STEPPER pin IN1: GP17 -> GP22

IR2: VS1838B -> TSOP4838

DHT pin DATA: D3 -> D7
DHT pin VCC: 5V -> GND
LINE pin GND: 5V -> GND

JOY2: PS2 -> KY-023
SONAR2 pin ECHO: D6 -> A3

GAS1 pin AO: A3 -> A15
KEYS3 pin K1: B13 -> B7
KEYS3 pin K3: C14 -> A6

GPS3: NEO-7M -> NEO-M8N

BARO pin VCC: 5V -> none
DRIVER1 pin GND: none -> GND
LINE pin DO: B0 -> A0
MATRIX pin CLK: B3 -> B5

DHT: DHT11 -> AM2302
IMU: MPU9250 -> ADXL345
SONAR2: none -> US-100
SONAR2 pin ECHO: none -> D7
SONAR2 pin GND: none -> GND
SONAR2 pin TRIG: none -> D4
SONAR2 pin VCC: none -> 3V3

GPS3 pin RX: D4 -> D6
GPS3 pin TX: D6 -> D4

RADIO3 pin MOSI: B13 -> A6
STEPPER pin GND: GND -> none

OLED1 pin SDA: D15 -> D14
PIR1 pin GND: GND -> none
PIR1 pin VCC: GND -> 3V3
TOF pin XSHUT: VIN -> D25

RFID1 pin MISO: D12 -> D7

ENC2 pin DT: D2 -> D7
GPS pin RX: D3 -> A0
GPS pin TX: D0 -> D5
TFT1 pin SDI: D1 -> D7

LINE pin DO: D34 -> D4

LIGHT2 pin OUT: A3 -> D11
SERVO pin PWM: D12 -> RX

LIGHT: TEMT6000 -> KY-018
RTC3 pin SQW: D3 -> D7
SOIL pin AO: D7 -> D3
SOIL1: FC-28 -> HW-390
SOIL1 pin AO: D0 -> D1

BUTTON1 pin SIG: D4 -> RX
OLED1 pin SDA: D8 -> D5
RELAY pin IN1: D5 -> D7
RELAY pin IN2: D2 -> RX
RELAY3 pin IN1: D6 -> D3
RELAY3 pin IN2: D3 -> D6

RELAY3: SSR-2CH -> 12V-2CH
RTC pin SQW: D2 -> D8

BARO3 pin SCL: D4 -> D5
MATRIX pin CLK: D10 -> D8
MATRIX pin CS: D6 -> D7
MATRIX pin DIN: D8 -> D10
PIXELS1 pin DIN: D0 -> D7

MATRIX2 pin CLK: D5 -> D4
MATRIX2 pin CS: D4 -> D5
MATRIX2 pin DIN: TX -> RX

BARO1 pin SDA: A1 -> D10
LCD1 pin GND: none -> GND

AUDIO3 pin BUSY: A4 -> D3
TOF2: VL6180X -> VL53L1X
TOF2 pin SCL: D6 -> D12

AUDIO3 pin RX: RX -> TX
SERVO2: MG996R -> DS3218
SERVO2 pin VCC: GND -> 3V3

__Task item__. All lines from the one containing "MATRIX2 pin DIN: TX -> RX" to the end of the data above are to be set down exactly; no others belong in the answer.

__Reply__.
MATRIX2 pin DIN: TX -> RX

BARO1 pin SDA: A1 -> D10
LCD1 pin GND: none -> GND

AUDIO3 pin BUSY: A4 -> D3
TOF2: VL6180X -> VL53L1X
TOF2 pin SCL: D6 -> D12

AUDIO3 pin RX: RX -> TX
SERVO2: MG996R -> DS3218
SERVO2 pin VCC: GND -> 3V3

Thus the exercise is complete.